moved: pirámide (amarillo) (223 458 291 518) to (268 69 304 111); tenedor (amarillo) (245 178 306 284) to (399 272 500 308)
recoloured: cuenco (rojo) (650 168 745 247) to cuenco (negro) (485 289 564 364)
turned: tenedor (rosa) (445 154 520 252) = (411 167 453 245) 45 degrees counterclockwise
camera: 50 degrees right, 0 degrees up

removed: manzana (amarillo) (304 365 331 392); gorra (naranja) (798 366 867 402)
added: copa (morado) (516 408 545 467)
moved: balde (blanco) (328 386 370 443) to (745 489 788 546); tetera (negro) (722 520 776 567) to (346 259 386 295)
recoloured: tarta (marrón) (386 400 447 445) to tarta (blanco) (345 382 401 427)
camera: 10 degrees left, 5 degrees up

---

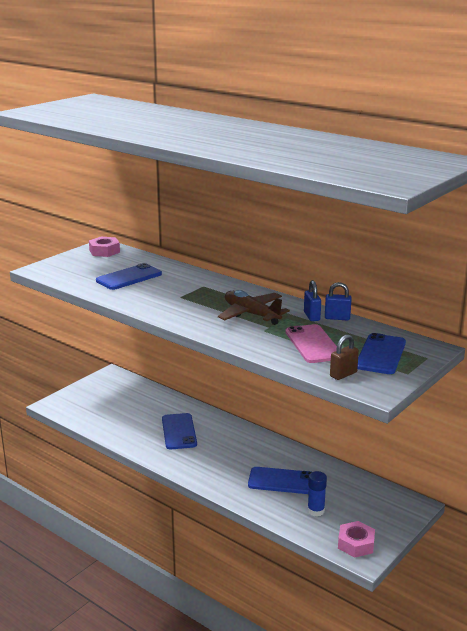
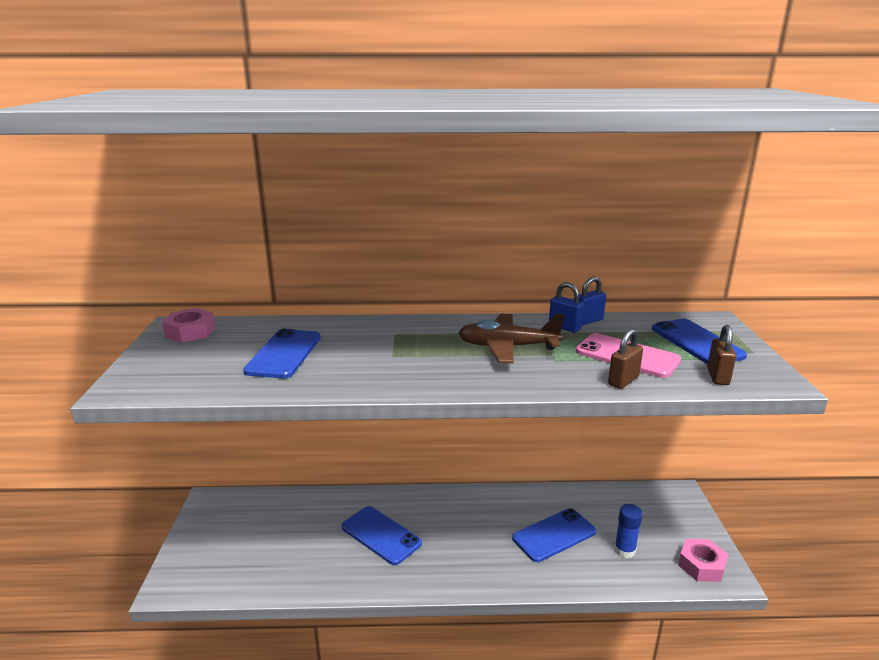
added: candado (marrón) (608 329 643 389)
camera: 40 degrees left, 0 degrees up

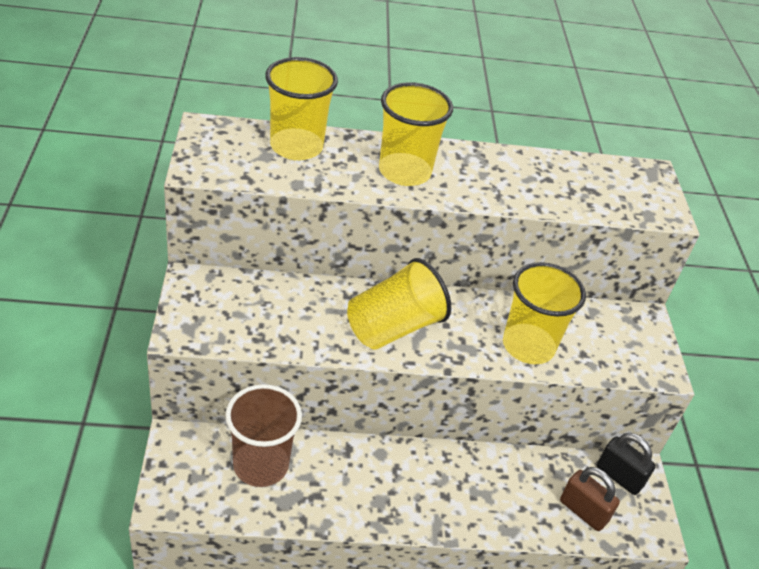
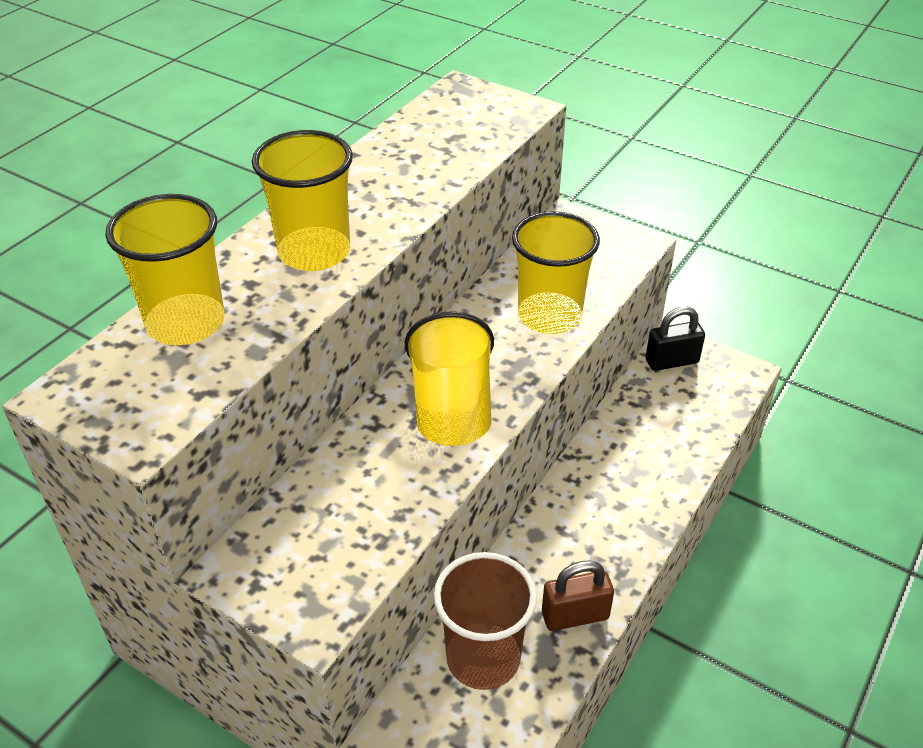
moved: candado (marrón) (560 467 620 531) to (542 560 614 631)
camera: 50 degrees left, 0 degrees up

> **WHAT THIS TASK INVOLVES**
Print exactly the lines above, between the one holding "moved: pirámide (amarillo)" and the one holding "turned: tenedor (rosa)", inclusive, and nothing besides.

> **TASK ANSWER**
moved: pirámide (amarillo) (223 458 291 518) to (268 69 304 111); tenedor (amarillo) (245 178 306 284) to (399 272 500 308)
recoloured: cuenco (rojo) (650 168 745 247) to cuenco (negro) (485 289 564 364)
turned: tenedor (rosa) (445 154 520 252) = (411 167 453 245) 45 degrees counterclockwise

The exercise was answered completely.